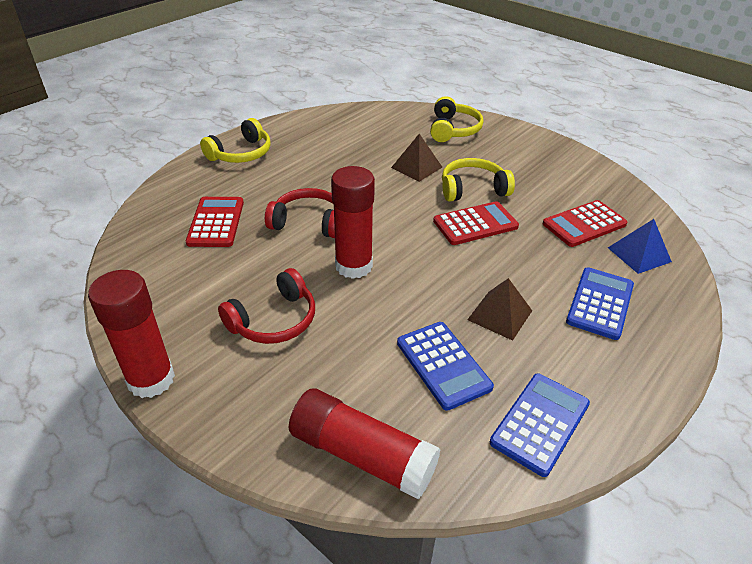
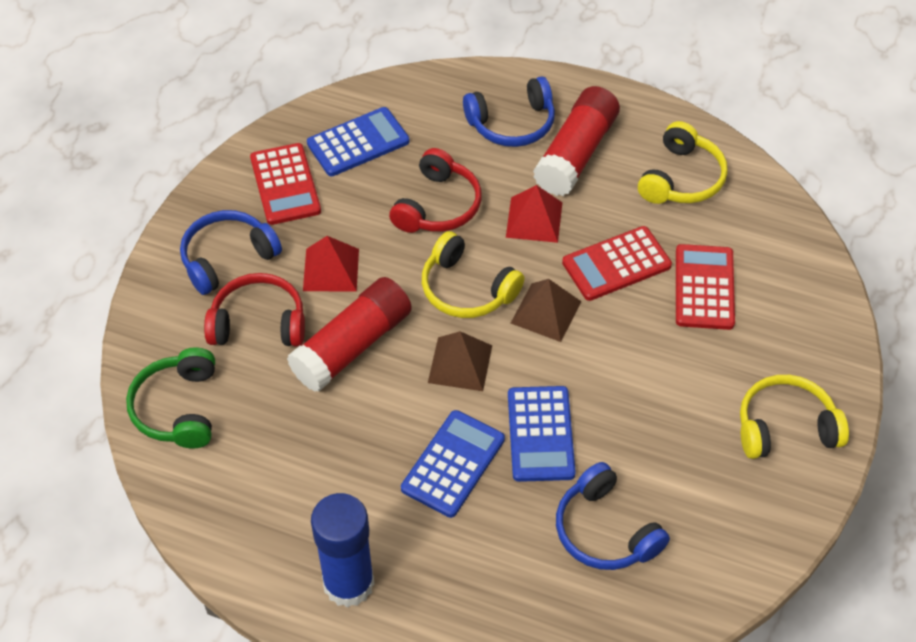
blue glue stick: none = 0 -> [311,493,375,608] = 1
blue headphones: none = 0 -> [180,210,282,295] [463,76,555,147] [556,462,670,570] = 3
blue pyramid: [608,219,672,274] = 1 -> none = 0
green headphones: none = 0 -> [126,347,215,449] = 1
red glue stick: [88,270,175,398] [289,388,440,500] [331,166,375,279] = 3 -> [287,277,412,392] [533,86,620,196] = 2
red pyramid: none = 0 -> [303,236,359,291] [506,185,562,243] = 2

--*--

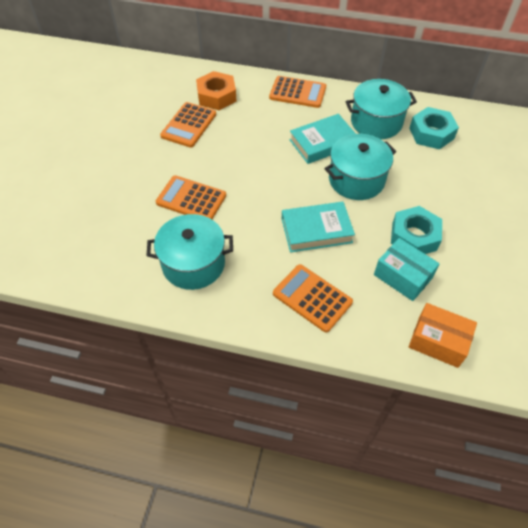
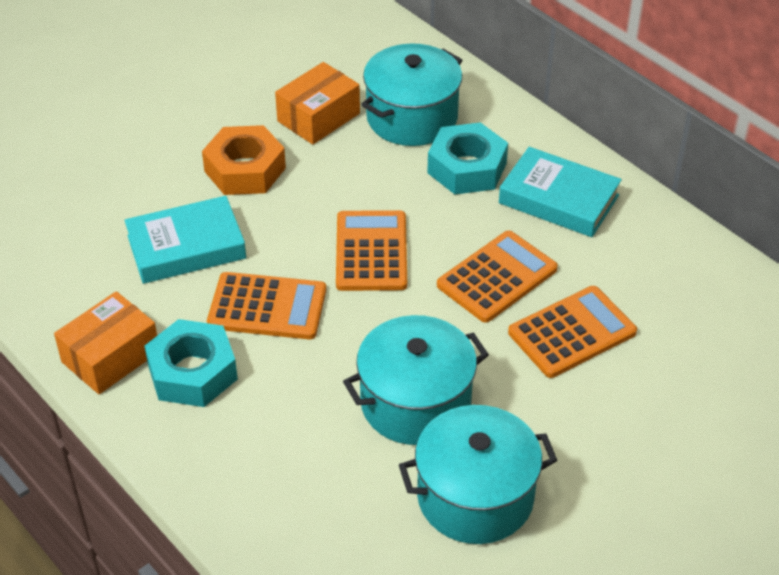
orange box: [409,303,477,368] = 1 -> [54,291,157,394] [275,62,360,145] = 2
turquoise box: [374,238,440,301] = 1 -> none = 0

--*--

EXERCISE OBJECTIVE:
Copy out, from the listing above, every line that contains the word "headphones".

RESPONSE TO THIS EXERCISE:
blue headphones: none = 0 -> [180,210,282,295] [463,76,555,147] [556,462,670,570] = 3
green headphones: none = 0 -> [126,347,215,449] = 1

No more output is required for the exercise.